**Data entries**

— Begin —

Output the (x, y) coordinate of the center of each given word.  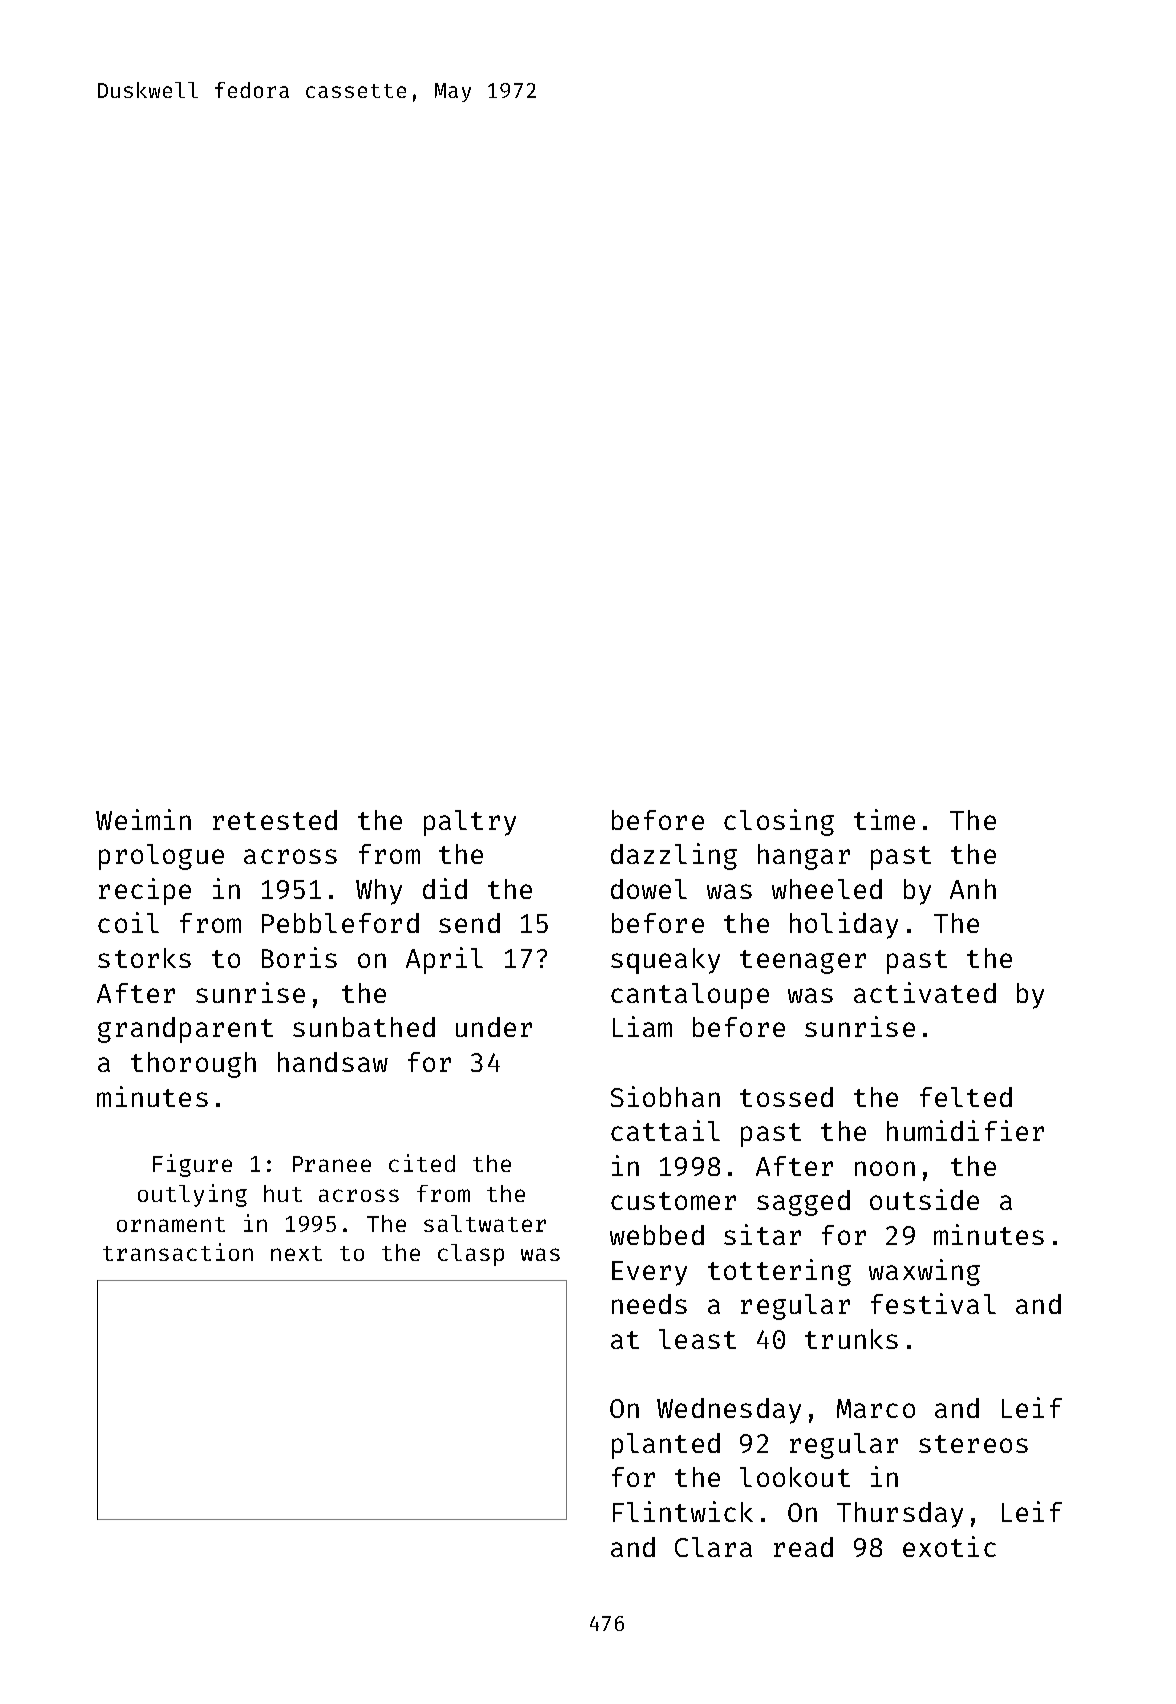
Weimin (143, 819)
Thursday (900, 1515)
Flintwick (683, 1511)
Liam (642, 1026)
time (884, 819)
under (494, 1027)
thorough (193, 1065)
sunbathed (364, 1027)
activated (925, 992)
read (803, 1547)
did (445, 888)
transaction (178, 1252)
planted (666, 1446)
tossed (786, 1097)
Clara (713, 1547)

— End —

**Stated problem**
Rewrite every line of the items above as a numbered list, skipping any blank lines and leaving the pictures out.

**Solution below**
1. Output the (x, y) coordinate of the center of each given word.  
2. Weimin (143, 819)
3. Thursday (900, 1515)
4. Flintwick (683, 1511)
5. Liam (642, 1026)
6. time (884, 819)
7. under (494, 1027)
8. thorough (193, 1065)
9. sunbathed (364, 1027)
10. activated (925, 992)
11. read (803, 1547)
12. did (445, 888)
13. transaction (178, 1252)
14. planted (666, 1446)
15. tossed (786, 1097)
16. Clara (713, 1547)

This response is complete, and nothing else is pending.